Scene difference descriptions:

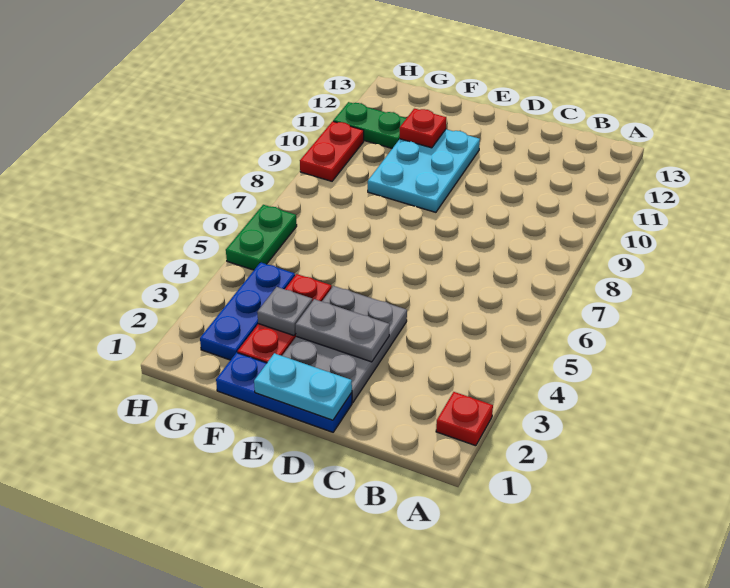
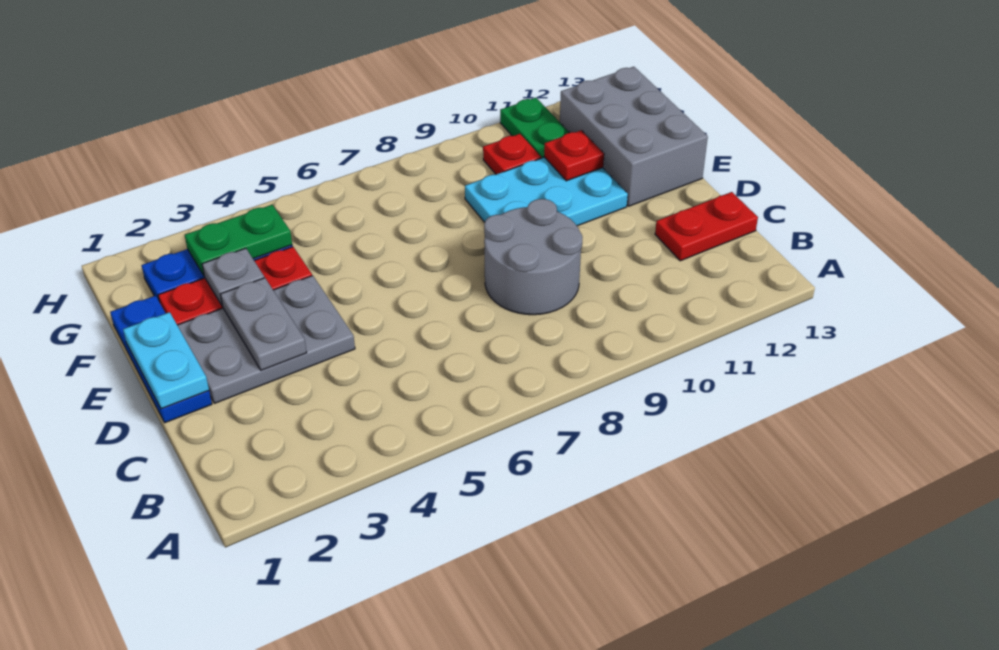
red plate A2 level 1 -> red plate G10 level 1
none -> grey round brick C8:D9 level 1
none -> grey brick E12:G13 level 1
green plate H5:H6 level 1 -> green plate G3:G4 level 2
red plate H9:H10 level 1 -> red plate C12:C13 level 1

=== WHAT IS EXPECTED ===
From the data above, pick out each line containing "grey" and copy it.

=== ANSWER BOX ===
none -> grey round brick C8:D9 level 1
none -> grey brick E12:G13 level 1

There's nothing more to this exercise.